> Material provided:
□ □ □ □ □

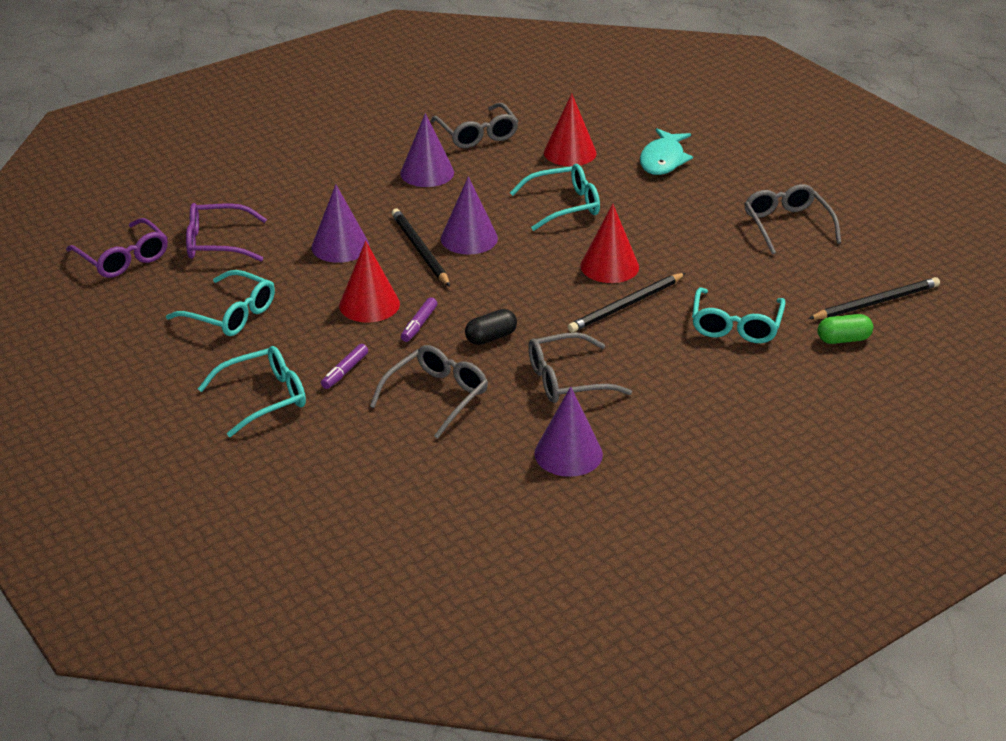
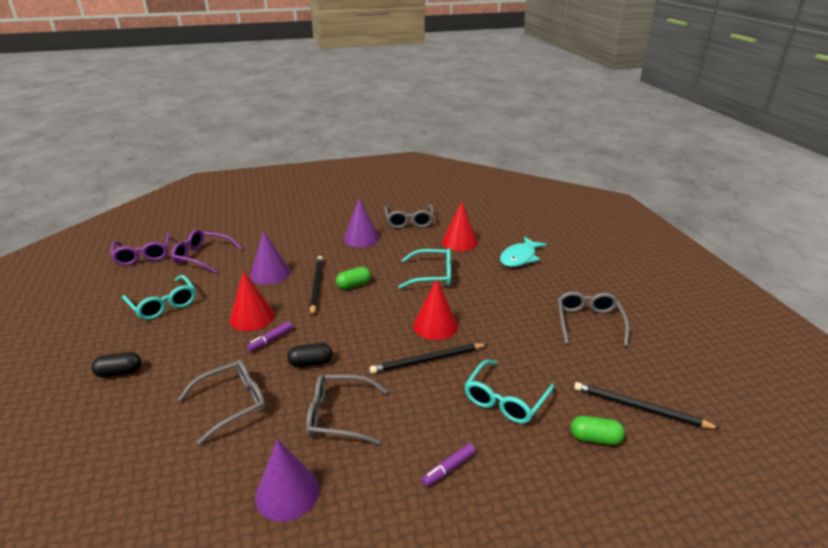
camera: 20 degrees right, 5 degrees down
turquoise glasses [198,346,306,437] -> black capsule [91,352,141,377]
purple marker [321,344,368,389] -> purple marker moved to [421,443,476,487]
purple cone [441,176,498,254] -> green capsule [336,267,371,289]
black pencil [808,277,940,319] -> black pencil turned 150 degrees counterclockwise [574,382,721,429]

□ □ □ □ □

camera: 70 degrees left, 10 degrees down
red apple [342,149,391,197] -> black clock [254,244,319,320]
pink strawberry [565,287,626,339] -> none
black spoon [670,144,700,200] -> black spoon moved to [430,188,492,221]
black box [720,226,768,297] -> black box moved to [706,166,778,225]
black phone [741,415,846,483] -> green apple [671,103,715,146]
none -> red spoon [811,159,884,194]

□ □ □ □ □

> Task requirements: Among the records, find all lines that include the string "purple" and return them.

> Your response:
purple marker [321,344,368,389] -> purple marker moved to [421,443,476,487]
purple cone [441,176,498,254] -> green capsule [336,267,371,289]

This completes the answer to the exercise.